<<<<

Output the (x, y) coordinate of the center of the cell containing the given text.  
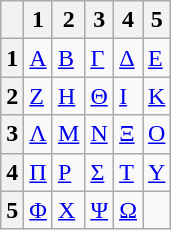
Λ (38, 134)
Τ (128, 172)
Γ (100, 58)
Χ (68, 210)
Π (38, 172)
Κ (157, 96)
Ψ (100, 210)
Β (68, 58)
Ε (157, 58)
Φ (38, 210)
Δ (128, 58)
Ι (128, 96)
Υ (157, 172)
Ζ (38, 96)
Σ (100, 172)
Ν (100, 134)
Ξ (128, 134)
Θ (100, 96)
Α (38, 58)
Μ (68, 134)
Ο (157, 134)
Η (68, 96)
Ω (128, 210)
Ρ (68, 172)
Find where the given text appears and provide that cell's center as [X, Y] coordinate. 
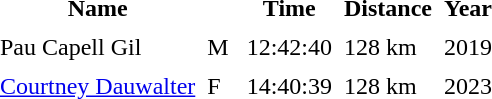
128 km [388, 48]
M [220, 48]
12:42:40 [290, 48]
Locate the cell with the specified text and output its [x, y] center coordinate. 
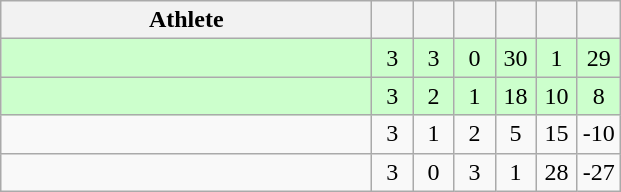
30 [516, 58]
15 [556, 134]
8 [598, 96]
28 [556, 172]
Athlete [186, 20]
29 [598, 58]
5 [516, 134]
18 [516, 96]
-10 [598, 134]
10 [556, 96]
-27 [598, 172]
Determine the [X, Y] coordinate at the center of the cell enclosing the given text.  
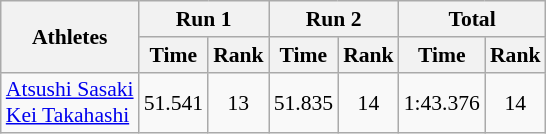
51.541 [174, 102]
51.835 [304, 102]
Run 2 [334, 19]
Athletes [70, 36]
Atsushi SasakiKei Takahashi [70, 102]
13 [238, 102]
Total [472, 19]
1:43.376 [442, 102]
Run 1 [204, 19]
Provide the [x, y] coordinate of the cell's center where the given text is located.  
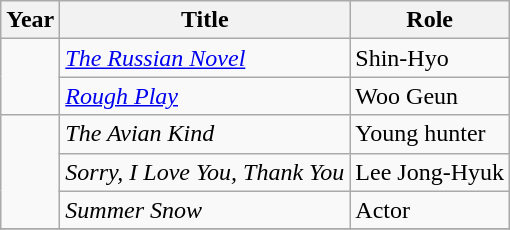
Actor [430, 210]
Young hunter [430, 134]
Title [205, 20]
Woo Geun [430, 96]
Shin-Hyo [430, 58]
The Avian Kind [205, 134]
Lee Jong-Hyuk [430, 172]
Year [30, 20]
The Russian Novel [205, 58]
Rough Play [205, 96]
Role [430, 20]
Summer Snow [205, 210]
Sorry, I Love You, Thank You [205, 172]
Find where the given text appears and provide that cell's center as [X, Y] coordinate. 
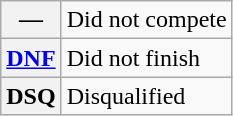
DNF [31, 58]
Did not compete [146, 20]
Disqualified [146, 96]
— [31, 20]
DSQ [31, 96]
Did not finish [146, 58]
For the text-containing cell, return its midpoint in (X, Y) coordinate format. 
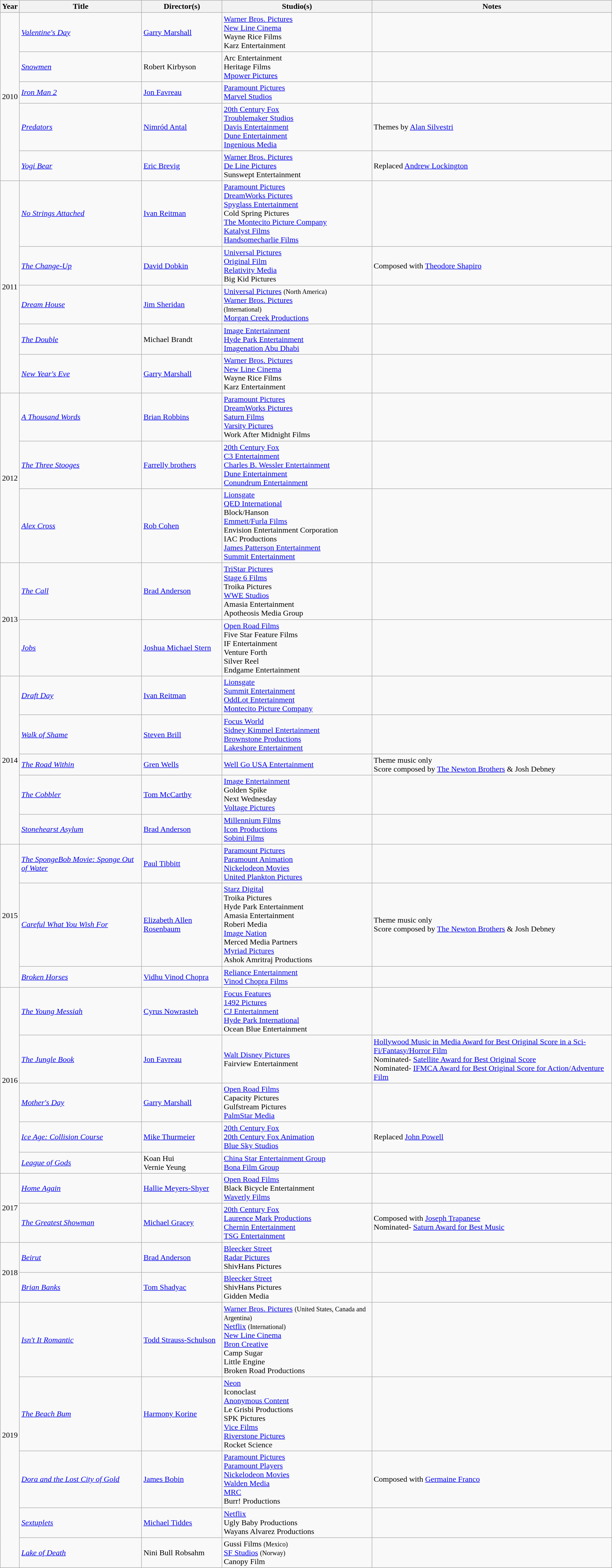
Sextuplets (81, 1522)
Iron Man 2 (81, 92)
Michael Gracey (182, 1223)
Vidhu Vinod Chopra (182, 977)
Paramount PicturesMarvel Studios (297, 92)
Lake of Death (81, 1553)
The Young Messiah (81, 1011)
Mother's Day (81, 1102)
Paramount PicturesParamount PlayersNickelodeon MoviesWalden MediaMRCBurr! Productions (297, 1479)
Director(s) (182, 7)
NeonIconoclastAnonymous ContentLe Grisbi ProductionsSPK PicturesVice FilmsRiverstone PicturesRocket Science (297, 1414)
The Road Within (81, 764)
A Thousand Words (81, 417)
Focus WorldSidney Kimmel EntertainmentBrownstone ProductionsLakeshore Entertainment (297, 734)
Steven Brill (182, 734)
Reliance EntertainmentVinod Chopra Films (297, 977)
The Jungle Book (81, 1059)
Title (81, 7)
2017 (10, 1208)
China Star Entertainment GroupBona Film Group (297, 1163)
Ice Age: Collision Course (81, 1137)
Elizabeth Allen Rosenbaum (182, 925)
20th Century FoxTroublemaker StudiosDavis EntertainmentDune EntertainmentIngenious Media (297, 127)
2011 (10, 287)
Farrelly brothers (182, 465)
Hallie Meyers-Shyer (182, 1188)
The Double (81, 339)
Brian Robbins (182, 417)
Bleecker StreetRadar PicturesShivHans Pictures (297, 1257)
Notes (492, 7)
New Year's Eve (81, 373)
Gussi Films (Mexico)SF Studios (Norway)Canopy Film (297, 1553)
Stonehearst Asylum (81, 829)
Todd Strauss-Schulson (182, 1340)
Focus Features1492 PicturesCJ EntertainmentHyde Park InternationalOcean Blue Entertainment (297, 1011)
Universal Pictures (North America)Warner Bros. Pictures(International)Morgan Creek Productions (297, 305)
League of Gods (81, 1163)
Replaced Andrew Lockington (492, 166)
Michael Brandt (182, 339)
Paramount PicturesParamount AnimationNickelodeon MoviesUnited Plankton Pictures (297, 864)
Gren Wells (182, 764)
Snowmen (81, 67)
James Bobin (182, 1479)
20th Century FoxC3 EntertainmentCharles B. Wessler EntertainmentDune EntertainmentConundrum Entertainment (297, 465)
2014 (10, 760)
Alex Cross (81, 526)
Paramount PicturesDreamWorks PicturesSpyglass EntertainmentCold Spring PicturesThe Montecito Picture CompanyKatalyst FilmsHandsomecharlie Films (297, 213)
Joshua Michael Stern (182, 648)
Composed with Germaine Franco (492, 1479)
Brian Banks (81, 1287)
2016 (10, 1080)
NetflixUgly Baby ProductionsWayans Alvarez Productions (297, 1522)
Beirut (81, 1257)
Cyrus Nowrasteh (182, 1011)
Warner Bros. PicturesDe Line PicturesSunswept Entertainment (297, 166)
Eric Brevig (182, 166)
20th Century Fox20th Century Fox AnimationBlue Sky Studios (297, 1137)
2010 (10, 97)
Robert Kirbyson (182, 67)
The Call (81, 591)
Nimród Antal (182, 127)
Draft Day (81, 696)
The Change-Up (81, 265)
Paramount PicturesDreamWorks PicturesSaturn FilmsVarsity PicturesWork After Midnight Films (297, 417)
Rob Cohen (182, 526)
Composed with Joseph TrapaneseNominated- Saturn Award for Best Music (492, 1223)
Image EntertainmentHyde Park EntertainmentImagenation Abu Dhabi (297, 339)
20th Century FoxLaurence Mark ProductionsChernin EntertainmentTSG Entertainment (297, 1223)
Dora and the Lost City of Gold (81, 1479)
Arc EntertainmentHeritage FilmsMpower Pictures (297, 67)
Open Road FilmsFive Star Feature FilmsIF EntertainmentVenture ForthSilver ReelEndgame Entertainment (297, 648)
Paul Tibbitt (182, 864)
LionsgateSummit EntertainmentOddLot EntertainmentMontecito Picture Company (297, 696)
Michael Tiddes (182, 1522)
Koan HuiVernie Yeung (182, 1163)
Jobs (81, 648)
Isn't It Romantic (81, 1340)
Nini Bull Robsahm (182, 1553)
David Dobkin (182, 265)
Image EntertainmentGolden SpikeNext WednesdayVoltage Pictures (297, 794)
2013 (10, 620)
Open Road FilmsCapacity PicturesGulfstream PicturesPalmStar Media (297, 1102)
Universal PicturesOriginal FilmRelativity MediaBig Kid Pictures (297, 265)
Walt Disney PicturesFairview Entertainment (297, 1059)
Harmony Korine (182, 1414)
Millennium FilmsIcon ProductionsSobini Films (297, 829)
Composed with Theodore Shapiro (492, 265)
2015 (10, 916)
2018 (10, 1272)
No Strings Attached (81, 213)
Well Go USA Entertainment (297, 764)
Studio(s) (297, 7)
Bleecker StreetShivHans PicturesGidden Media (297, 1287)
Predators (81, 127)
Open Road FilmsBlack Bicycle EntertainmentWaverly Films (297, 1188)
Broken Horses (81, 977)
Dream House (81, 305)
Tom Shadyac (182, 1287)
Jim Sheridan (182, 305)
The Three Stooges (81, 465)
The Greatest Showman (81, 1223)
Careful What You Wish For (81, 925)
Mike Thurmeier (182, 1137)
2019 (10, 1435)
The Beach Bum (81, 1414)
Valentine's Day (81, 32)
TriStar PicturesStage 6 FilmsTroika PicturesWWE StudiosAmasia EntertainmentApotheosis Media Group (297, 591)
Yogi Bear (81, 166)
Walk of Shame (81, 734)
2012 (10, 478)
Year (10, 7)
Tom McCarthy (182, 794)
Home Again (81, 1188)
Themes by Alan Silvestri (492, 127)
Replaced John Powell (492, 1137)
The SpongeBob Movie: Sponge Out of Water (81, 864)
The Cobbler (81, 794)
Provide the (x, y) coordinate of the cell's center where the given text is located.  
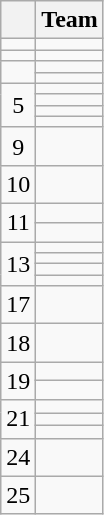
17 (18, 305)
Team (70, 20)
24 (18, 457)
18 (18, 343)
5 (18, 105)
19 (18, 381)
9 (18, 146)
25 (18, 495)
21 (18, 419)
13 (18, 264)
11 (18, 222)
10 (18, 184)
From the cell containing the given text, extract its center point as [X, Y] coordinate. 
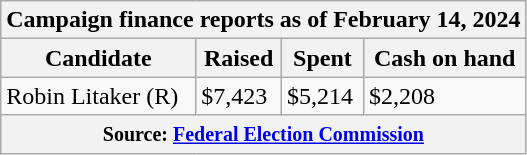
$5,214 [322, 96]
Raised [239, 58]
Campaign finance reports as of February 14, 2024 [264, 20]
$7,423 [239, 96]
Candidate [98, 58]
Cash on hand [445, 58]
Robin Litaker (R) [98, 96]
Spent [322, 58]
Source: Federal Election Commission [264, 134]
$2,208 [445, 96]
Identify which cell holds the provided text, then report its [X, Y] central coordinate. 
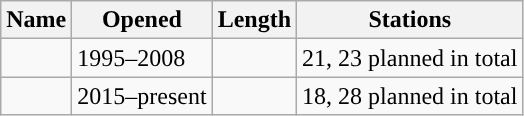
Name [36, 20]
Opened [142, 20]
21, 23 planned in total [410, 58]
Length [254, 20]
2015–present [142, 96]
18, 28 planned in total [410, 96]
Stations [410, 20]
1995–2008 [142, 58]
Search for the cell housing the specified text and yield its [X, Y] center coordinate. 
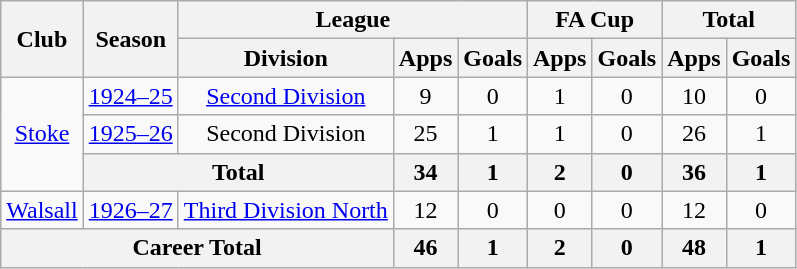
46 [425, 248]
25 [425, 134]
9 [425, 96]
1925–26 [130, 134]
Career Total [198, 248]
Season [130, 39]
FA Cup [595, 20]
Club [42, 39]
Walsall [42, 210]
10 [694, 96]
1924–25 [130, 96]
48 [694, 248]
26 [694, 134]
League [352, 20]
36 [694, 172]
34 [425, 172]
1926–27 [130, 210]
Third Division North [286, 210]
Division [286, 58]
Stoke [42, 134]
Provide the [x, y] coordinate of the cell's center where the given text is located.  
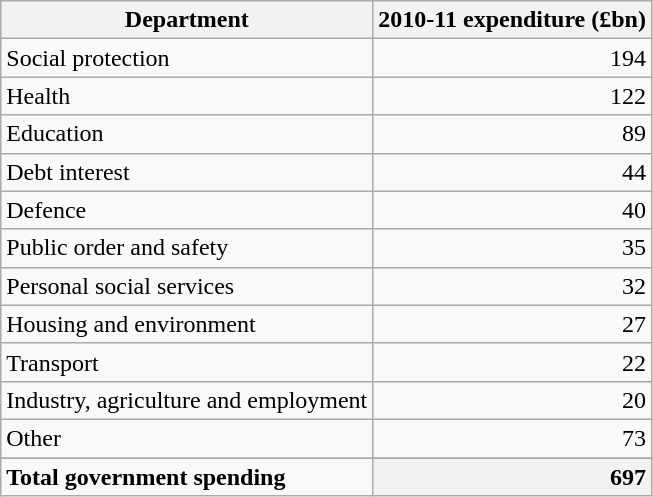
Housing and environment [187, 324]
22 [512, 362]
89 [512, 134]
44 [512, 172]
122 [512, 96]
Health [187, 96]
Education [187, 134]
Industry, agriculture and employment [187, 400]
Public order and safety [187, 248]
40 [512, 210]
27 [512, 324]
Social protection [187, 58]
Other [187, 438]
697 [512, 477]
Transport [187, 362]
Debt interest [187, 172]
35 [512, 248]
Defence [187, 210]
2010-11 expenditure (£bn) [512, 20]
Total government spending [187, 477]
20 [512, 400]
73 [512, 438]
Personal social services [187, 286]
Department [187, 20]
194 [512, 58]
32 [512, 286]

>>>>

Copy out, unchanged, the lines from the one with "Sextuplets (81, 1522)" up to and including the one with "Mother's Day (81, 1102)".

• **WRITTEN ANSWER**:
Sextuplets (81, 1522)
Iron Man 2 (81, 92)
Michael Gracey (182, 1223)
Vidhu Vinod Chopra (182, 977)
Paramount PicturesMarvel Studios (297, 92)
Lake of Death (81, 1553)
The Young Messiah (81, 1011)
Mother's Day (81, 1102)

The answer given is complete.